# Exercise:
Go to the line below containing "camera_right=-25 camera_up=0" and print exactly from there through the line containing "change=relocated; old=stożek [turkusowy];", both included. Print nothing else.

START Material shown

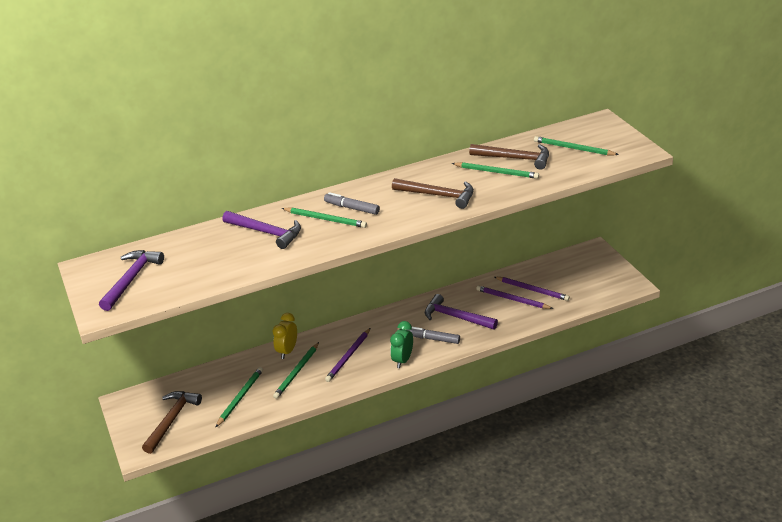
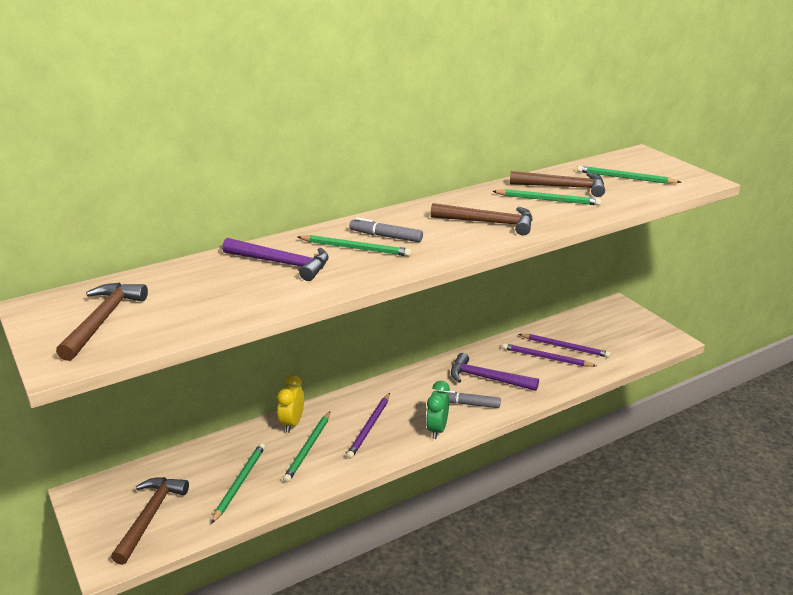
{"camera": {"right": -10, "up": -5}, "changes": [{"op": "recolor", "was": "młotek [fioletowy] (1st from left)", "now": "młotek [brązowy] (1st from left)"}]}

END Material shown
START Material shown

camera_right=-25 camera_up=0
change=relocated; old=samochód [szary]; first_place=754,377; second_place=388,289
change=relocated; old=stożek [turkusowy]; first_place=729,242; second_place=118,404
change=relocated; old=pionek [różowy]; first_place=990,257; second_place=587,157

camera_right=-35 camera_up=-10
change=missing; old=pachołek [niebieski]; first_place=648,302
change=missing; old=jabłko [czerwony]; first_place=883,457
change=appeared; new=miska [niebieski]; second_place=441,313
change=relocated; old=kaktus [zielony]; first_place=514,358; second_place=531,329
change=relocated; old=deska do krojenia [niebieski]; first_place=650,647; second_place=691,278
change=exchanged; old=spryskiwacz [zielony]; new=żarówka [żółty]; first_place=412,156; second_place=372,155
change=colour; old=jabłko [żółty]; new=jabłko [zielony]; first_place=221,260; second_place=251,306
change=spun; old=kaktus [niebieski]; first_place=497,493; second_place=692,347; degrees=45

END Material shown

# Task output:
camera_right=-25 camera_up=0
change=relocated; old=samochód [szary]; first_place=754,377; second_place=388,289
change=relocated; old=stożek [turkusowy]; first_place=729,242; second_place=118,404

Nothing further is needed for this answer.